## Exercise:
Reproduce all entries precisely, down to the last character.
BEGIN Data section
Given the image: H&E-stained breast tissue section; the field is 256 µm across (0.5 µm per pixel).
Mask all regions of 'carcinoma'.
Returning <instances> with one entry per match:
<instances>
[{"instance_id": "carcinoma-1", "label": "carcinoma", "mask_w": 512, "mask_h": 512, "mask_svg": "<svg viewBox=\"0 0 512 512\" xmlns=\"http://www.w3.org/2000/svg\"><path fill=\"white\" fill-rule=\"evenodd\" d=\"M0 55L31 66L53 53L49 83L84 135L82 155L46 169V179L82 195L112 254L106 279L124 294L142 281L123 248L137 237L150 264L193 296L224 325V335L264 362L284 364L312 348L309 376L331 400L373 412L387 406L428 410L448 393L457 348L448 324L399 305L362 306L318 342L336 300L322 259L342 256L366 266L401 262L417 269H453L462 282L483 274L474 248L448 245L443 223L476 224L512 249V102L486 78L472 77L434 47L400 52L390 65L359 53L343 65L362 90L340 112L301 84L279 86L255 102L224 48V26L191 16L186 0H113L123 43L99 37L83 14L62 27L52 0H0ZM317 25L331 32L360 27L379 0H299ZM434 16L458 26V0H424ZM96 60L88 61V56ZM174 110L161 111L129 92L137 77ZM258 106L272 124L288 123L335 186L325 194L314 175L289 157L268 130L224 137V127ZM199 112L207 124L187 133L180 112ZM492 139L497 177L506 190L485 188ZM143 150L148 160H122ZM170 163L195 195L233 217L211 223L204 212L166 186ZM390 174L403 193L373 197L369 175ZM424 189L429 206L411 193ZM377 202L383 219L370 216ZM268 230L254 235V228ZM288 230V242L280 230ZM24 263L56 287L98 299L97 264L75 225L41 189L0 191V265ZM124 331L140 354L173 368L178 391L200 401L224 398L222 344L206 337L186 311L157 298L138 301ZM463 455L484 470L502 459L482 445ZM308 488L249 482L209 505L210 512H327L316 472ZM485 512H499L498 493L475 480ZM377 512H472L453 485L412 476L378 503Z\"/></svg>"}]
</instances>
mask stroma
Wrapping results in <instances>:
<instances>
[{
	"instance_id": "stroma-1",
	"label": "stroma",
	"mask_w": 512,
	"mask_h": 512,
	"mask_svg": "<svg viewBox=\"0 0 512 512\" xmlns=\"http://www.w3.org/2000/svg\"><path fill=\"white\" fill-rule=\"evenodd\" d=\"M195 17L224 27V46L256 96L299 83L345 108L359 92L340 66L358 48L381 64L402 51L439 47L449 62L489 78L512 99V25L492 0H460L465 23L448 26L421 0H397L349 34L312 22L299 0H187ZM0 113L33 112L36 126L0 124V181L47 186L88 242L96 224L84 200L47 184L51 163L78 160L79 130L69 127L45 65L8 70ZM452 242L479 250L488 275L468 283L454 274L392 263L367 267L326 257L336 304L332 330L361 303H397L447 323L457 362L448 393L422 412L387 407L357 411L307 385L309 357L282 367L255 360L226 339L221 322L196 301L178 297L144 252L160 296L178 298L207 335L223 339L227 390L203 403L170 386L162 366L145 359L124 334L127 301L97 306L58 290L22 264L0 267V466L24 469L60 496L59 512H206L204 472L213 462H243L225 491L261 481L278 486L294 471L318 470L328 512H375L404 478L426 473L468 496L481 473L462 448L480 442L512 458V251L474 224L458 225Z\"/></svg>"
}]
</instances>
END Data section
## Solved exercise:
Given the image: H&E-stained breast tissue section; the field is 256 µm across (0.5 µm per pixel).
Mask all regions of 'carcinoma'.
Returning <instances> with one entry per match:
<instances>
[{"instance_id": "carcinoma-1", "label": "carcinoma", "mask_w": 512, "mask_h": 512, "mask_svg": "<svg viewBox=\"0 0 512 512\" xmlns=\"http://www.w3.org/2000/svg\"><path fill=\"white\" fill-rule=\"evenodd\" d=\"M0 55L31 66L53 53L49 83L84 135L82 155L46 169V179L82 195L112 254L106 279L124 294L142 281L123 248L137 237L150 264L193 296L224 325V335L264 362L284 364L312 348L309 376L331 400L373 412L387 406L428 410L448 393L457 348L448 324L399 305L362 306L318 342L336 300L322 259L342 256L366 266L401 262L417 269H453L462 282L483 274L474 248L448 245L443 223L476 224L512 249V102L486 78L472 77L434 47L400 52L390 65L359 53L343 65L362 90L340 112L301 84L279 86L255 102L224 48V26L191 16L186 0H113L123 43L99 37L83 14L62 27L52 0H0ZM317 25L331 32L360 27L379 0H299ZM434 16L458 26V0H424ZM96 60L88 61V56ZM174 110L161 111L129 92L137 77ZM258 106L272 124L288 123L335 186L325 194L314 175L289 157L268 130L224 137V127ZM199 112L207 124L187 133L180 112ZM492 139L497 177L506 190L485 188ZM143 150L148 160H122ZM170 163L195 195L233 217L211 223L204 212L166 186ZM390 174L403 193L373 197L369 175ZM424 189L429 206L411 193ZM377 202L383 219L370 216ZM268 230L254 235V228ZM288 230V242L280 230ZM24 263L56 287L98 299L97 264L75 225L41 189L0 191V265ZM124 331L140 354L173 368L178 391L200 401L224 398L222 344L206 337L186 311L157 298L138 301ZM463 455L484 470L502 459L482 445ZM308 488L249 482L209 505L210 512H327L316 472ZM485 512H499L498 493L475 480ZM377 512H472L453 485L412 476L378 503Z\"/></svg>"}]
</instances>
mask stroma
Wrapping results in <instances>:
<instances>
[{
	"instance_id": "stroma-1",
	"label": "stroma",
	"mask_w": 512,
	"mask_h": 512,
	"mask_svg": "<svg viewBox=\"0 0 512 512\" xmlns=\"http://www.w3.org/2000/svg\"><path fill=\"white\" fill-rule=\"evenodd\" d=\"M195 17L224 27V46L256 96L299 83L345 108L359 92L340 66L358 48L381 64L402 51L439 47L449 62L489 78L512 99V25L492 0H460L465 23L448 26L421 0H397L349 34L312 22L299 0H187ZM0 113L33 112L36 126L0 124V181L47 186L88 242L96 224L84 200L47 184L51 163L78 160L79 130L69 127L45 65L8 70ZM452 242L479 250L488 275L468 283L454 274L392 263L367 267L326 257L336 304L332 330L361 303H397L447 323L457 362L448 393L422 412L387 407L357 411L307 385L309 357L282 367L255 360L226 339L221 322L196 301L178 297L144 252L160 296L178 298L207 335L223 339L227 390L203 403L170 386L162 366L145 359L124 334L127 301L97 306L58 290L22 264L0 267V466L24 469L60 496L59 512H206L204 472L213 462H243L225 491L261 481L278 486L294 471L318 470L328 512H375L404 478L426 473L468 496L481 473L462 448L480 442L512 458V251L474 224L458 225Z\"/></svg>"
}]
</instances>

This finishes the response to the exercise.